(Extracted data entries)
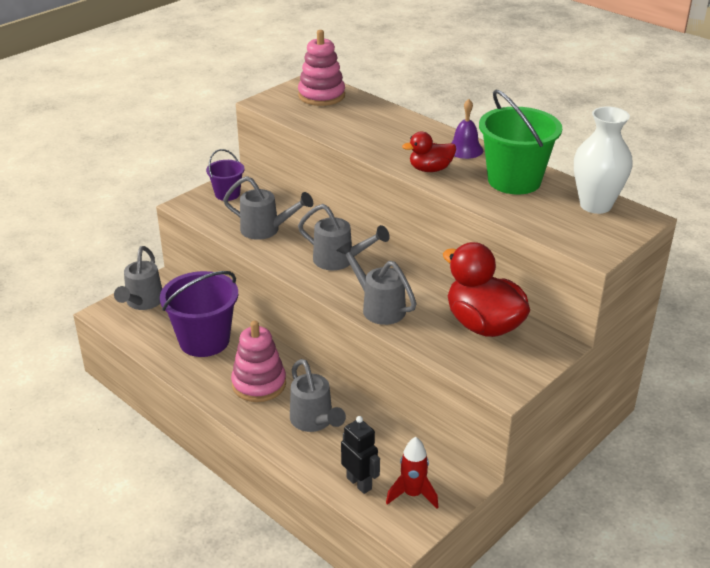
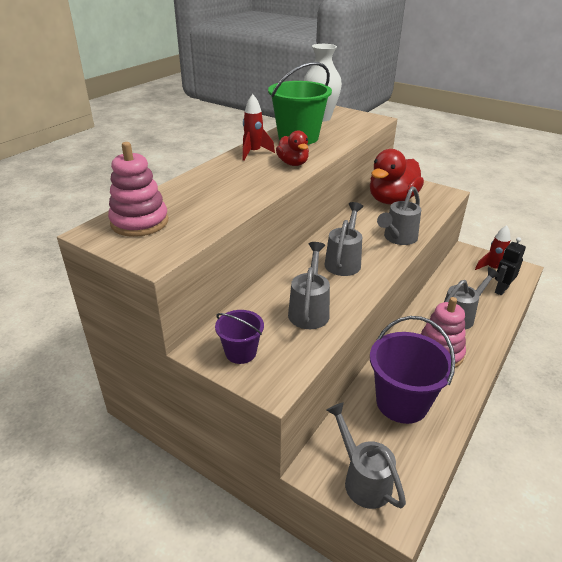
camera: 100 degrees left, 0 degrees up
(142, 303) = (362, 478): grey watering can -> grey watering can turned 120 degrees counterclockwise
(465, 149) = (254, 153): purple bell -> red rocket

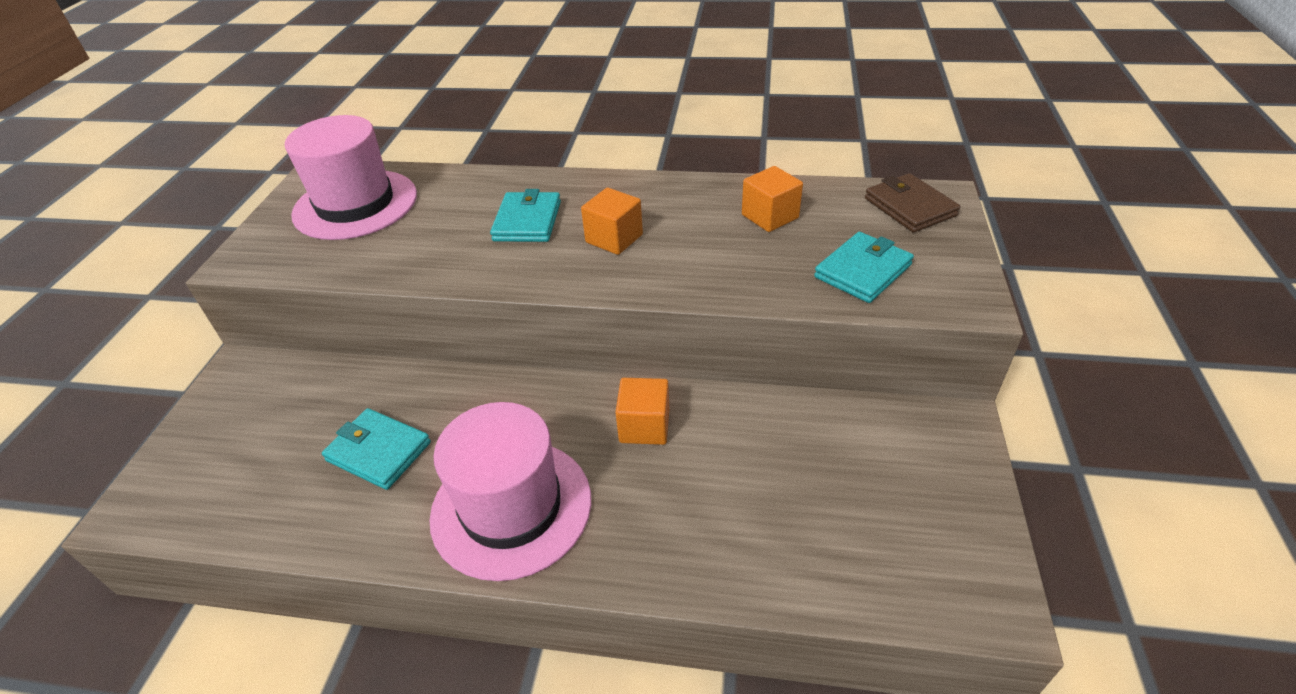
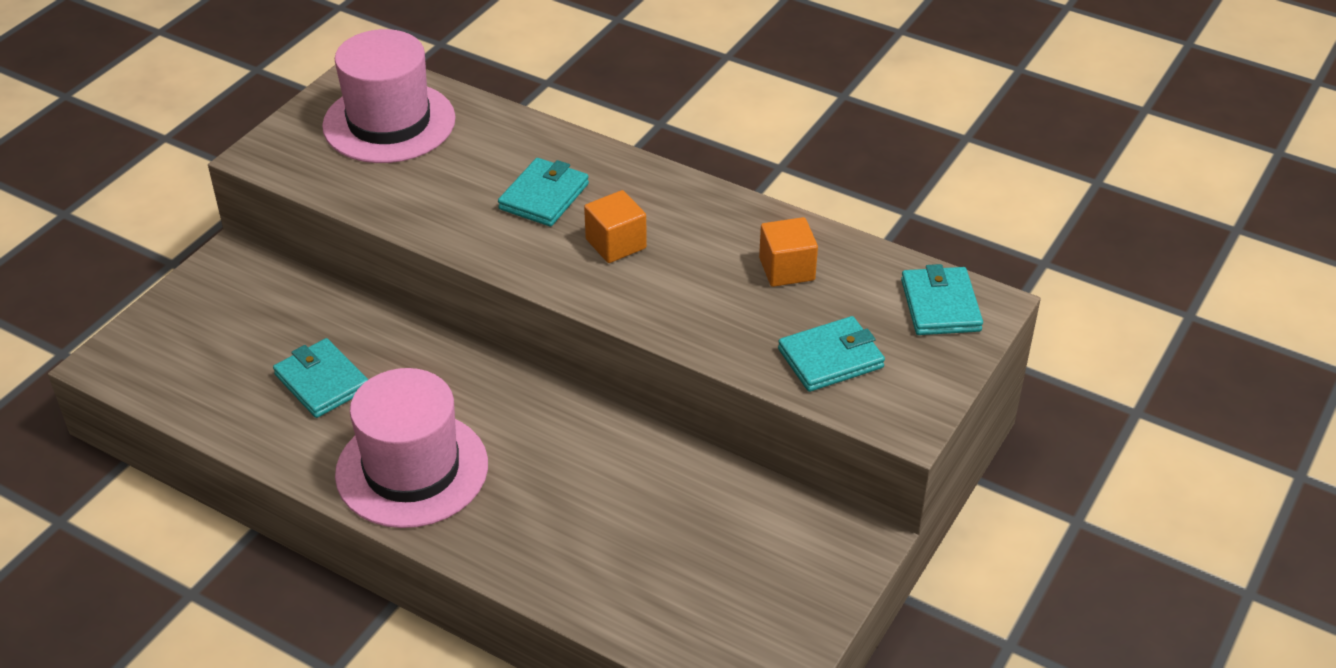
camera: 20 degrees right, 0 degrees up
(644, 426) = (566, 441): orange cube -> none
(909, 207) = (940, 305): brown wallet -> turquoise wallet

**What you have to do:**
Your task is to write out the lines from the one with "(644, 426) = (566, 441): orange cube -> none" through the end of the records, exactly and with nothing added.

**Response to the exercise:**
(644, 426) = (566, 441): orange cube -> none
(909, 207) = (940, 305): brown wallet -> turquoise wallet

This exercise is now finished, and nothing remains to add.